# AIM OF THE TASK
The line containing "R222: none -> 36k (3V3, U201/RXD)" marks where copying starts, so set down that line and each one after it exactly, through the end of the records.
··········
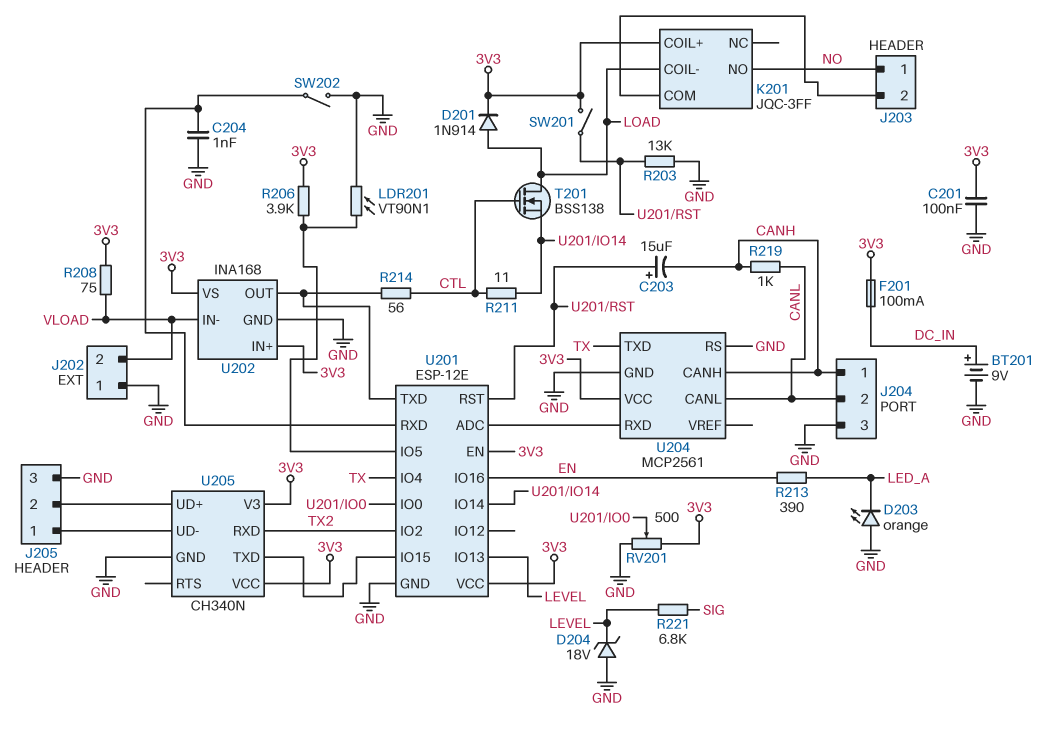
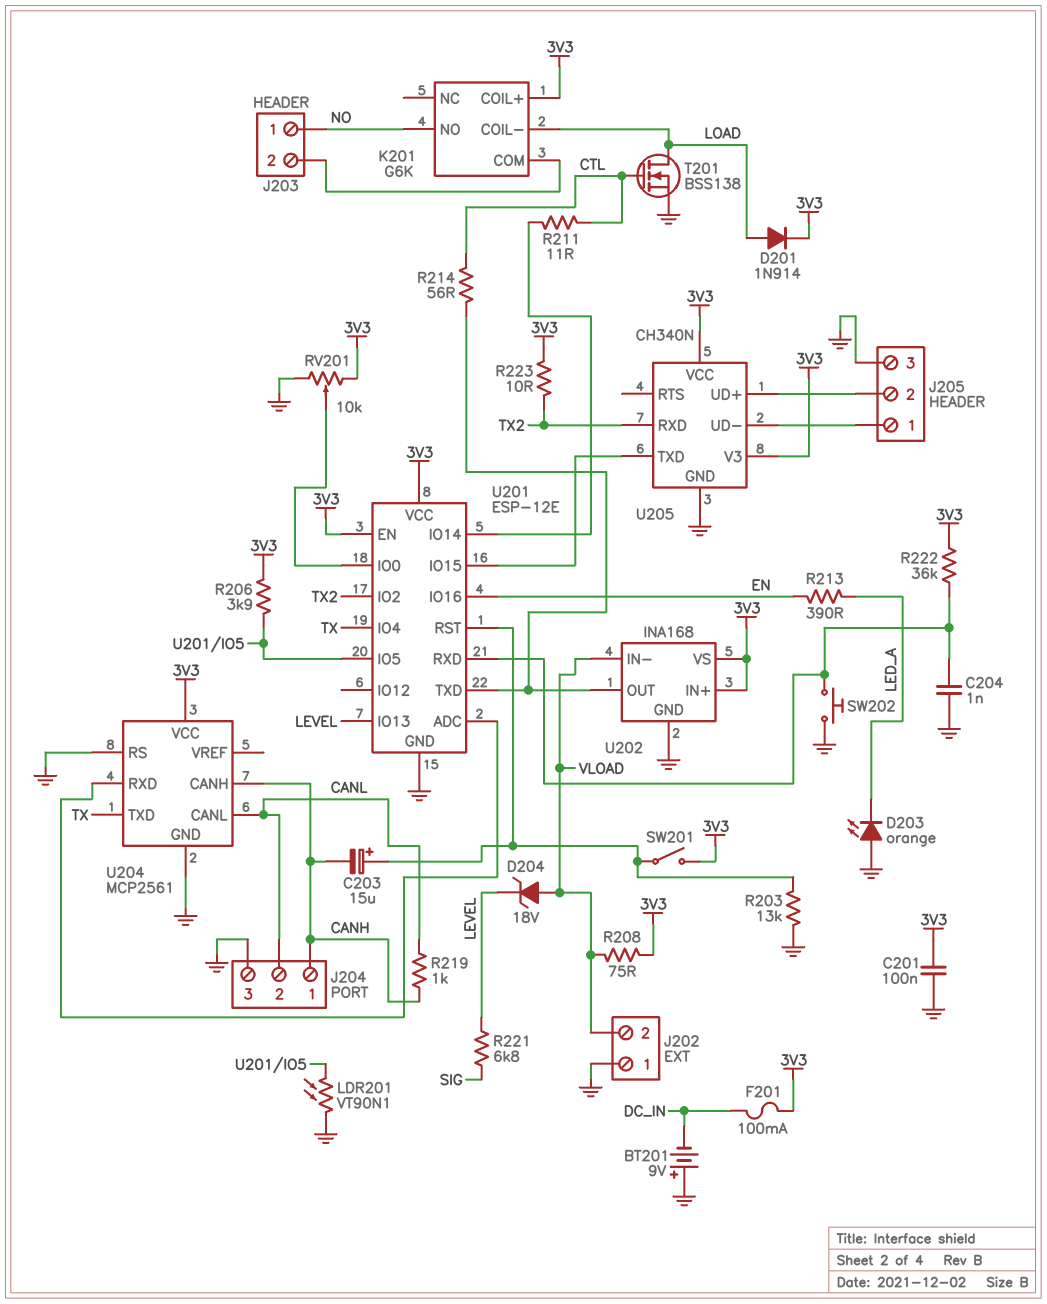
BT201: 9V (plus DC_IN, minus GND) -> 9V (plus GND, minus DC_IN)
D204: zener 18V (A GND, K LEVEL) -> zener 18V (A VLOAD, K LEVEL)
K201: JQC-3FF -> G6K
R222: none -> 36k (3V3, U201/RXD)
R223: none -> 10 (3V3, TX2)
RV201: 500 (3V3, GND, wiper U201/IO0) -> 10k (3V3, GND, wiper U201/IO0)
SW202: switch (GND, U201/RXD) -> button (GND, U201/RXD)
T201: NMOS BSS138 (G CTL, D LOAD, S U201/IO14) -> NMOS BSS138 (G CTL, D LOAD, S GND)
··········
# TASK SOLUTION
R222: none -> 36k (3V3, U201/RXD)
R223: none -> 10 (3V3, TX2)
RV201: 500 (3V3, GND, wiper U201/IO0) -> 10k (3V3, GND, wiper U201/IO0)
SW202: switch (GND, U201/RXD) -> button (GND, U201/RXD)
T201: NMOS BSS138 (G CTL, D LOAD, S U201/IO14) -> NMOS BSS138 (G CTL, D LOAD, S GND)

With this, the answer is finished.